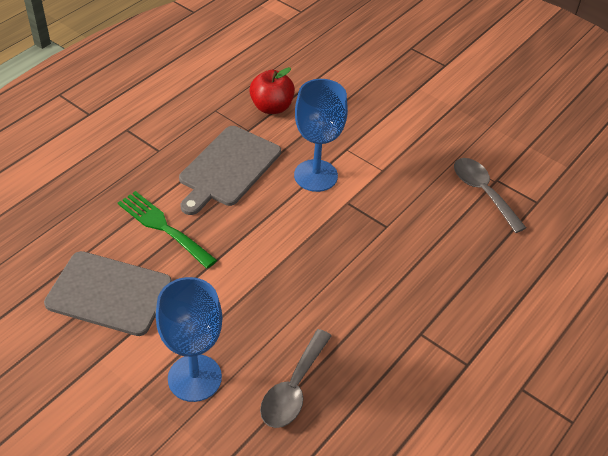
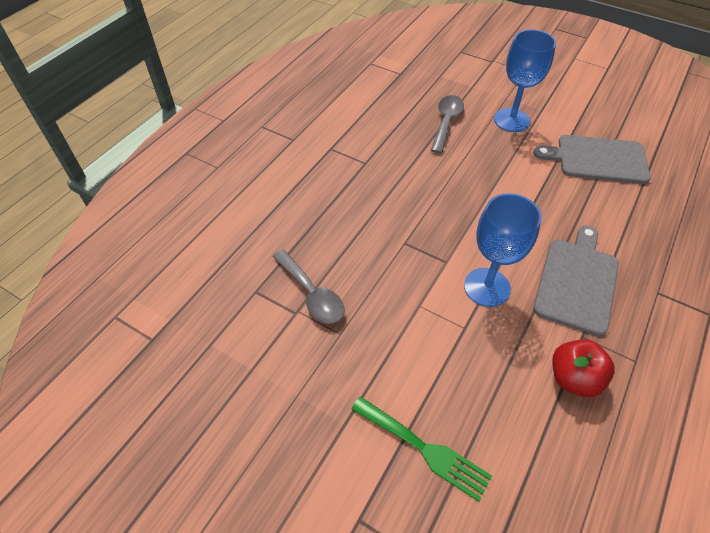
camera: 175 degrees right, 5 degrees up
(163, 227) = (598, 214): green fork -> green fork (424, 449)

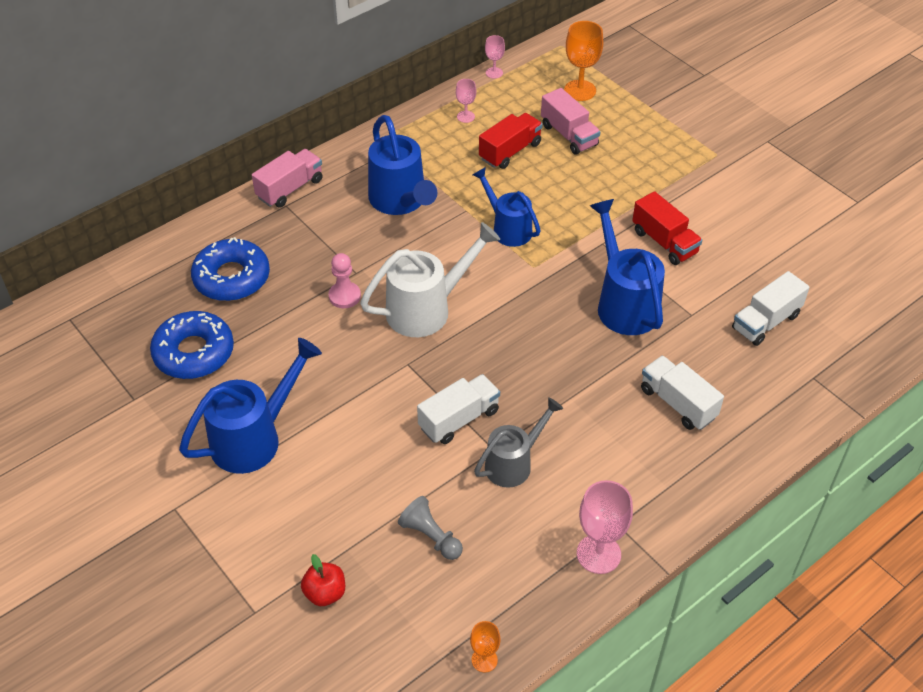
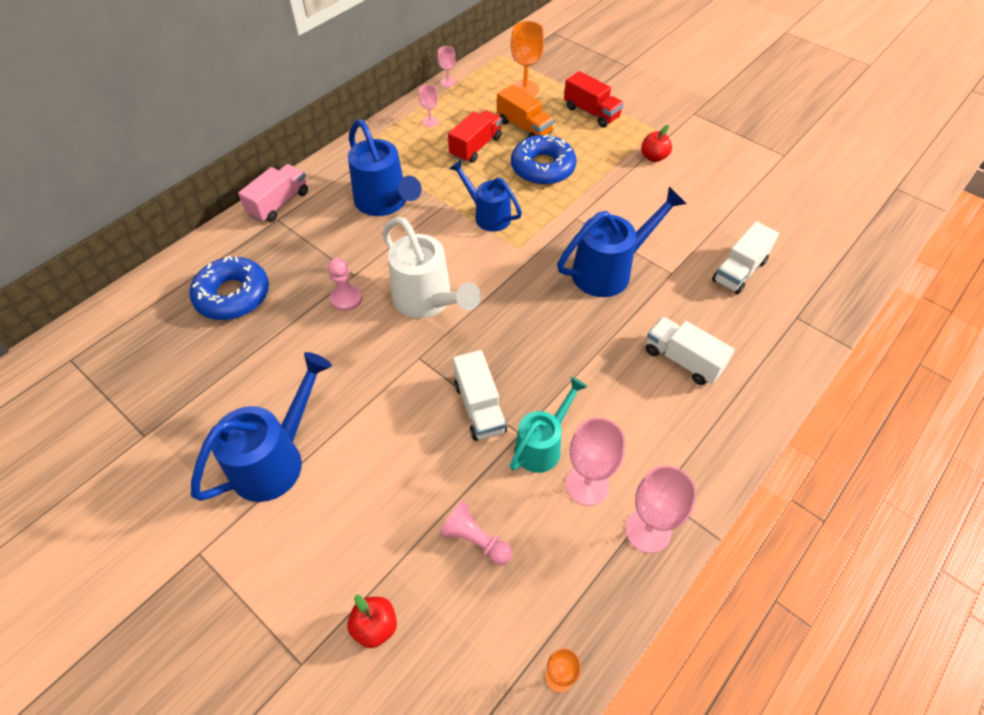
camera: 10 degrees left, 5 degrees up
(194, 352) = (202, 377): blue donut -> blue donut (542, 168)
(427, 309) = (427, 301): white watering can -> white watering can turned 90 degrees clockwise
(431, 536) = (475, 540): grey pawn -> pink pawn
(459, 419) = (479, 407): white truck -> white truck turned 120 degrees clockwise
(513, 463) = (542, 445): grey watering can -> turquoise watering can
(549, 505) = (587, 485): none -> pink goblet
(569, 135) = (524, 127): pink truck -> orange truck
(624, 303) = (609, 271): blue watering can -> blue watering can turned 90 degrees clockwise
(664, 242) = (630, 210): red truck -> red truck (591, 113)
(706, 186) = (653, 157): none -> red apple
************
**YOUR TASK:** In the listing, find every line with the word "camera" and return it.

**TASK RESPONSE:**
camera: 175 degrees right, 5 degrees up
camera: 10 degrees left, 5 degrees up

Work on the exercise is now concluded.